• **Task prompt**: In the entries below, count every line containing "none". Return the number and nothing else.

• **Modification records**:
──────
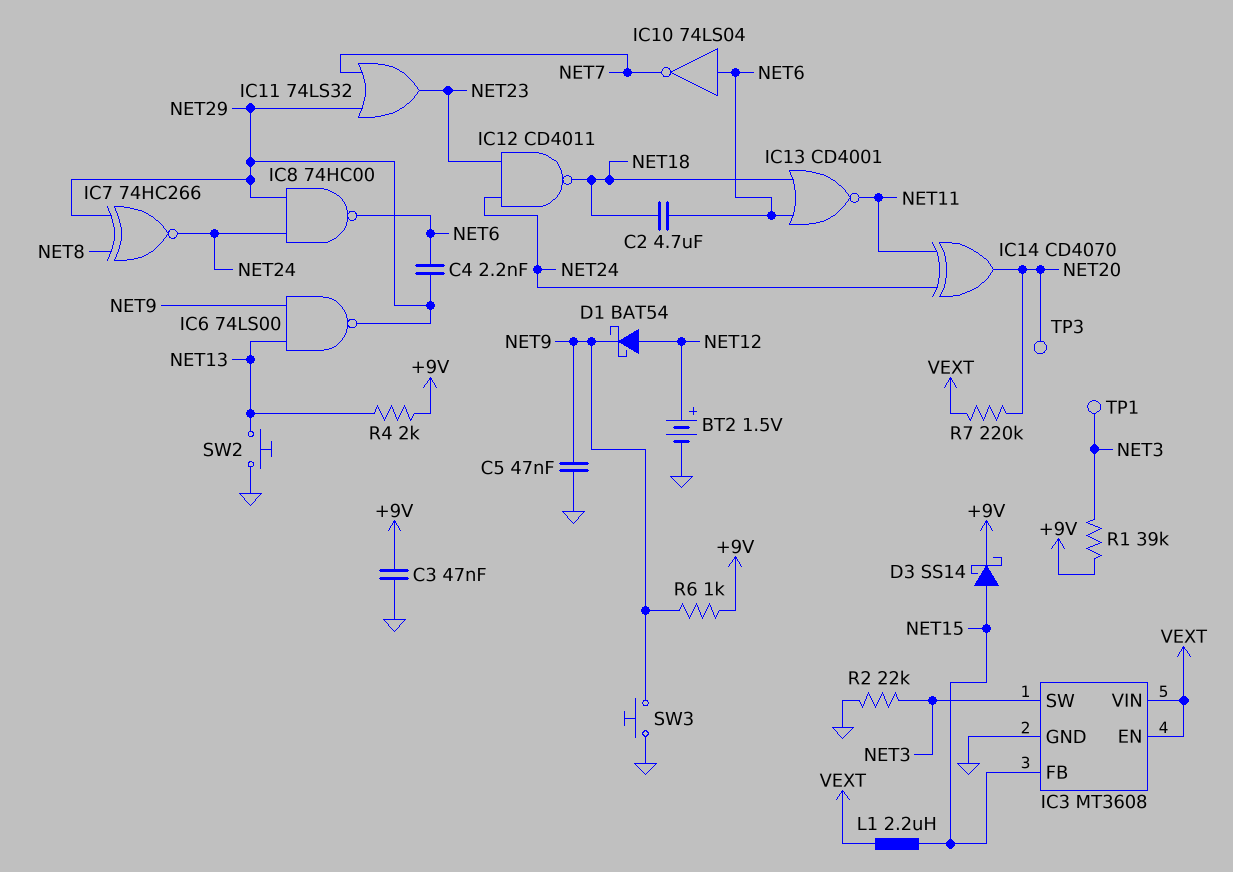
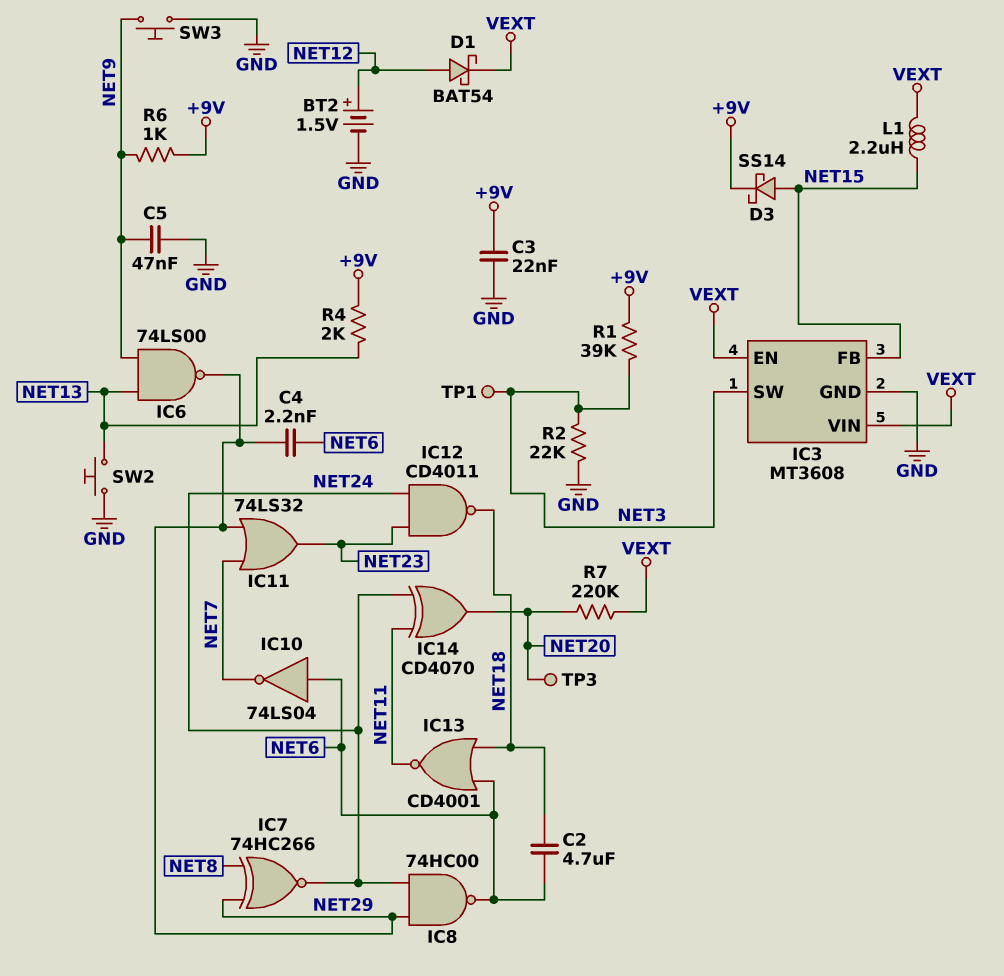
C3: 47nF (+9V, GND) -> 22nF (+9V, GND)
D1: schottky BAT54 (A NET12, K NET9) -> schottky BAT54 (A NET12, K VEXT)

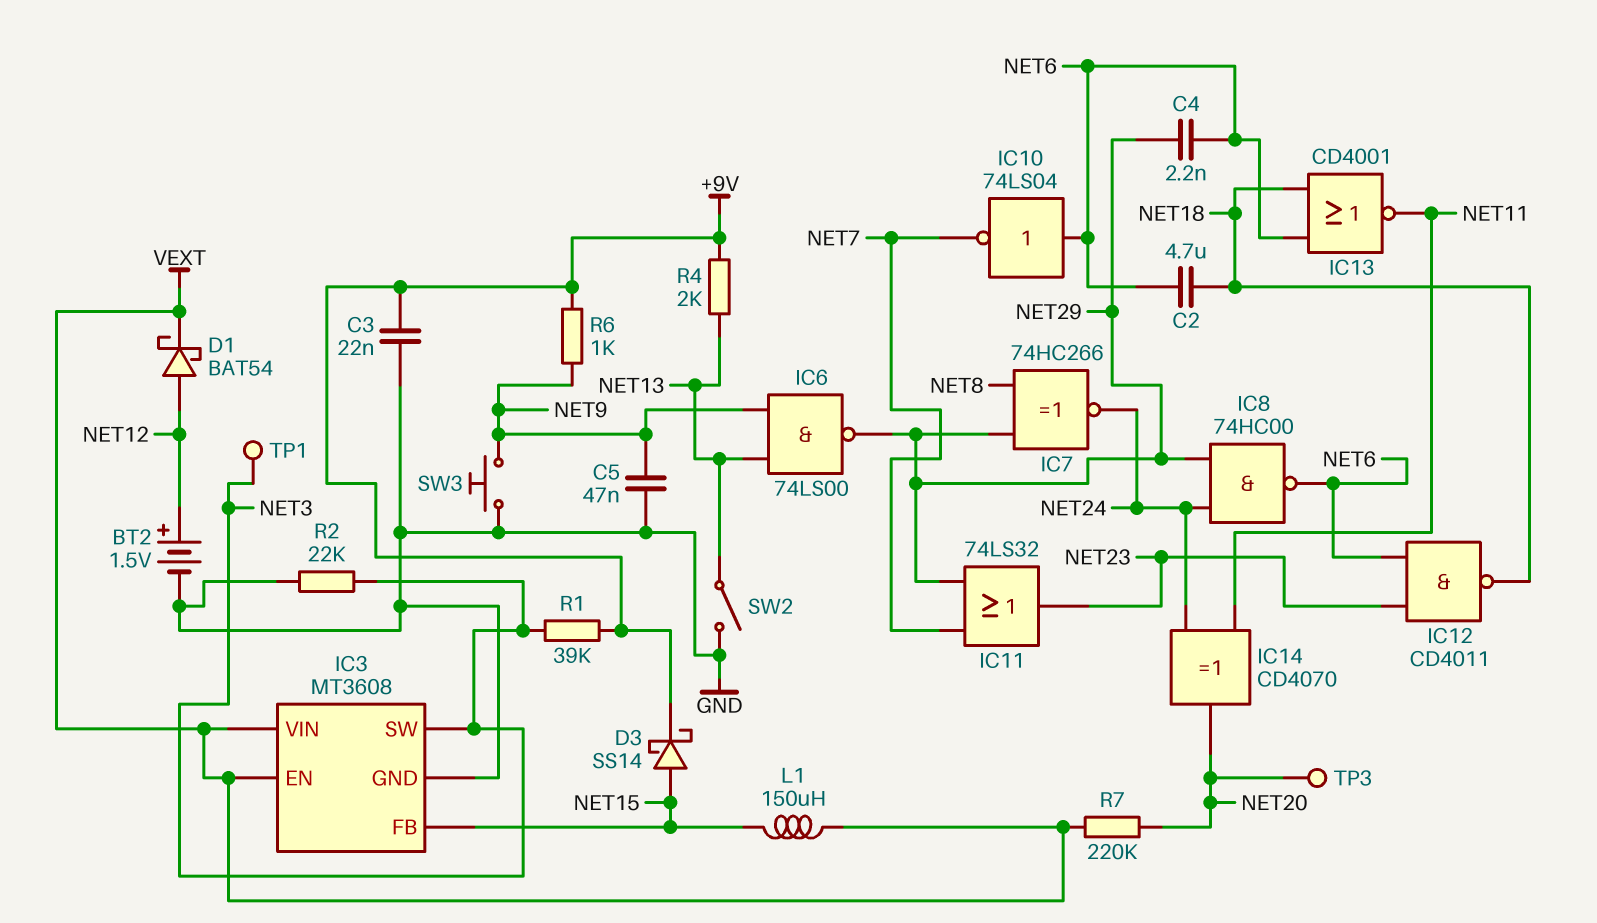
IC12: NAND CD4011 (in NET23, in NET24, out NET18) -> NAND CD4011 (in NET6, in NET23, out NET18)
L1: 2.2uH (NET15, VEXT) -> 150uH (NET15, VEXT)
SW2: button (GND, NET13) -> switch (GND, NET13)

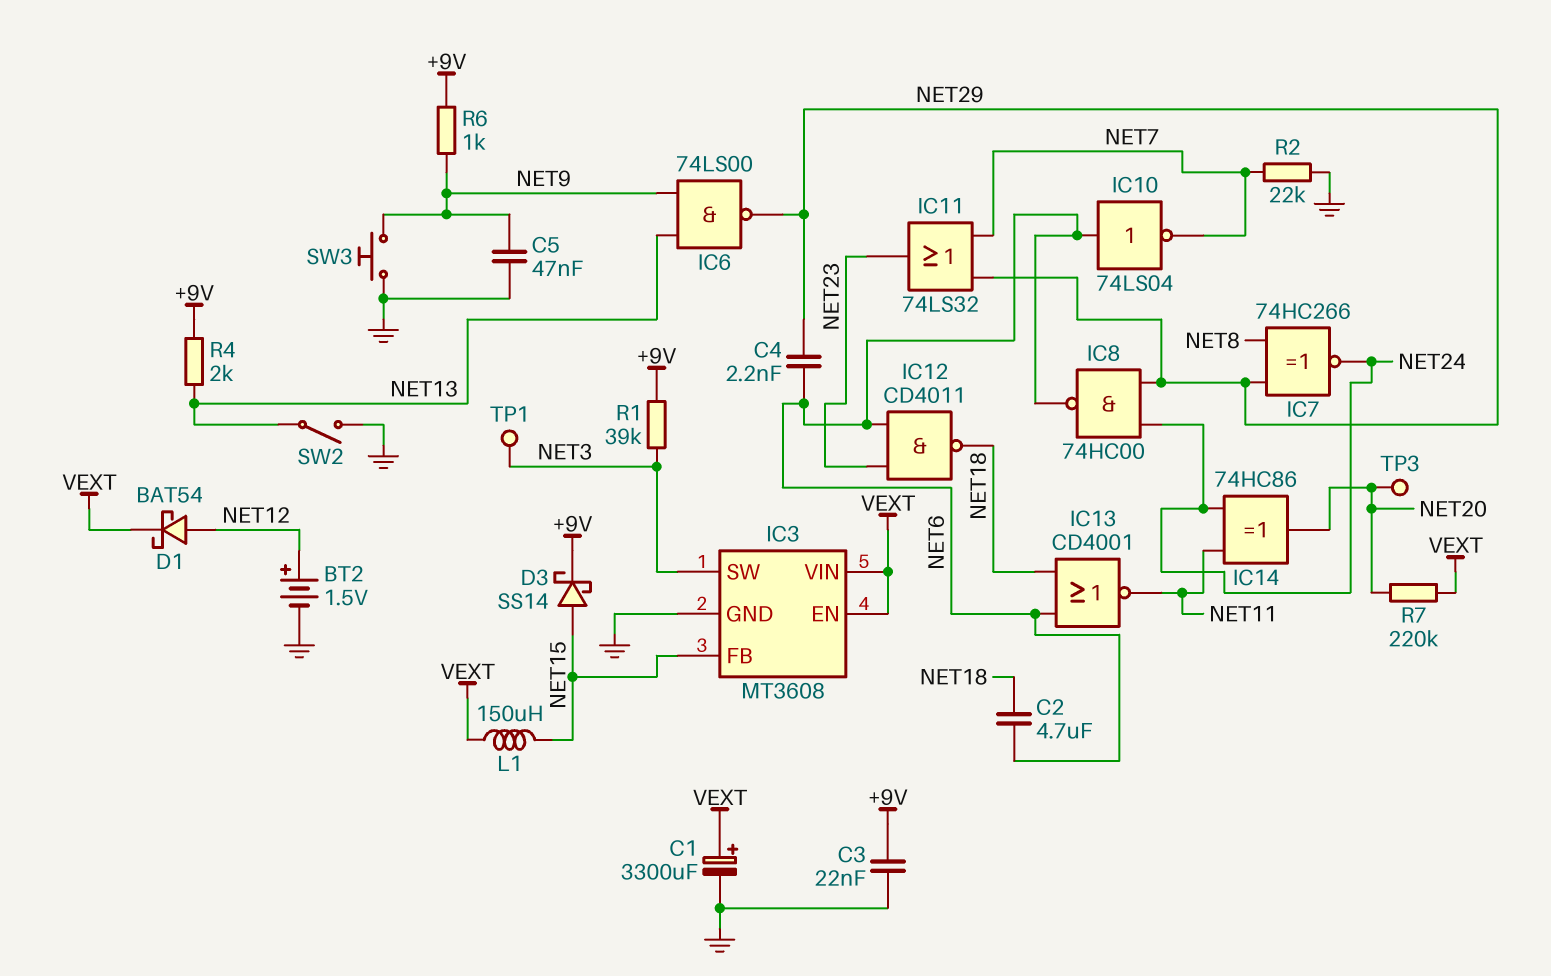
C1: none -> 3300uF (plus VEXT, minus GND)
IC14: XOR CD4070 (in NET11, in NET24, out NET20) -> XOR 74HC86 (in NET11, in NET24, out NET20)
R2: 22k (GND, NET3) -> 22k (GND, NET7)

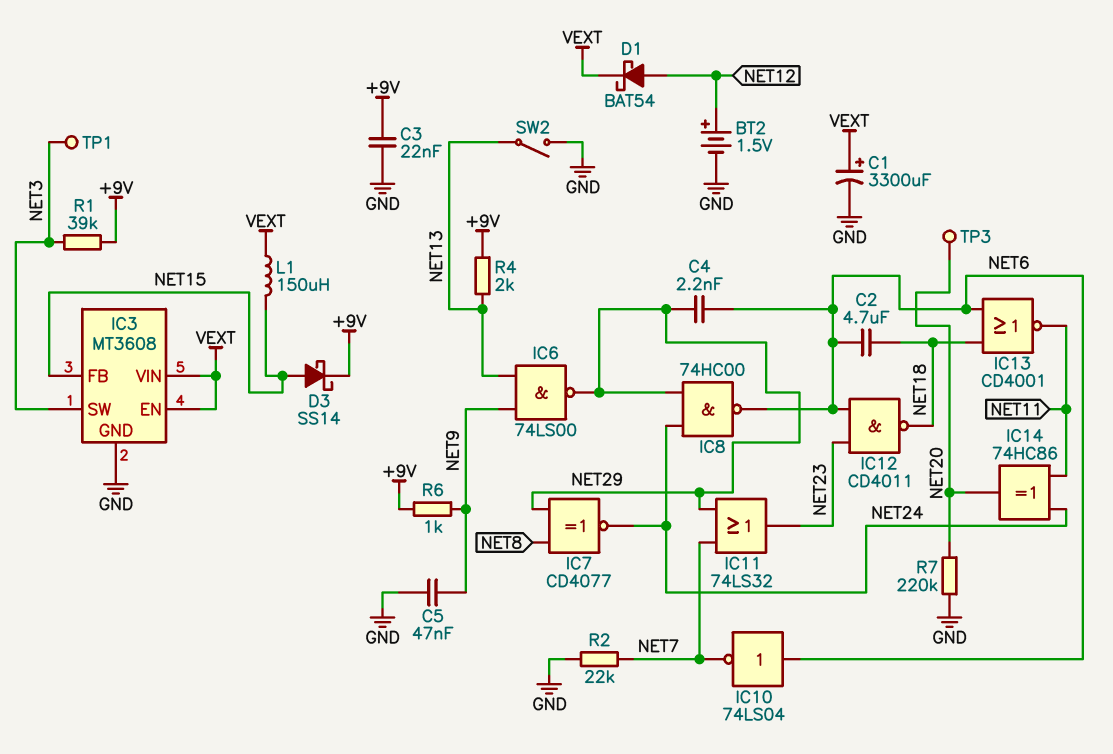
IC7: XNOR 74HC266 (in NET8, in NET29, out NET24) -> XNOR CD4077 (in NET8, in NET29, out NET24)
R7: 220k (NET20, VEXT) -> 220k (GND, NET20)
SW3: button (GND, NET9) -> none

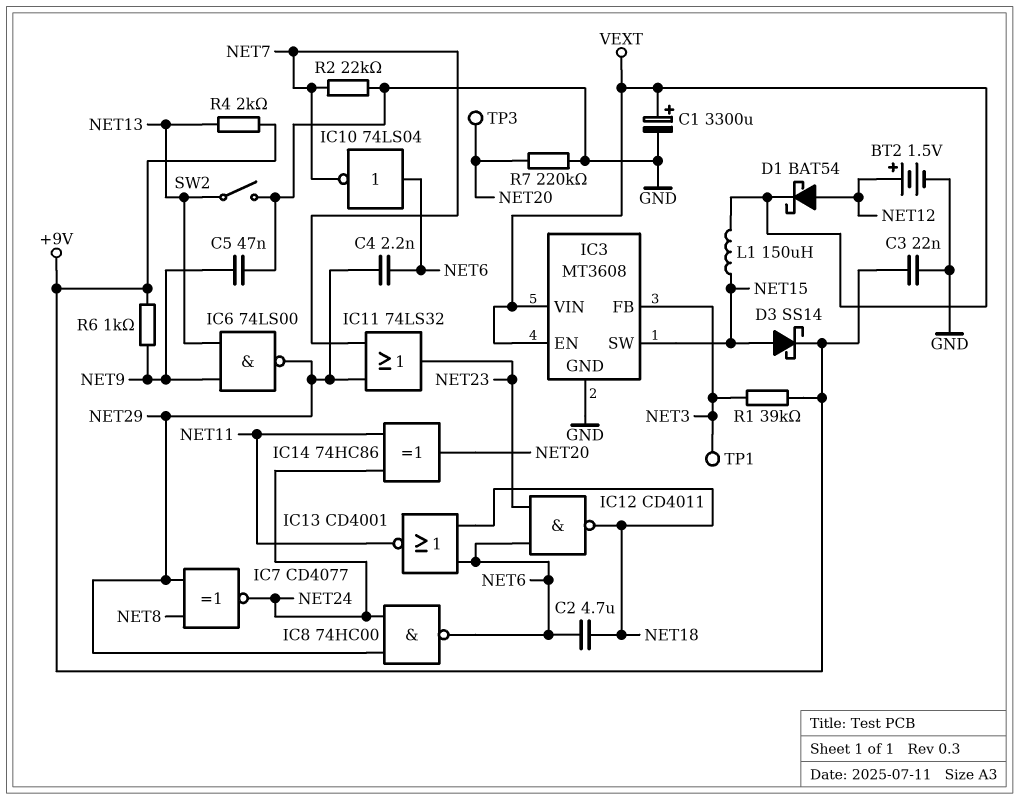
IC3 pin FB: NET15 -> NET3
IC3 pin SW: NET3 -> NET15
──────
• **Written reply**: 2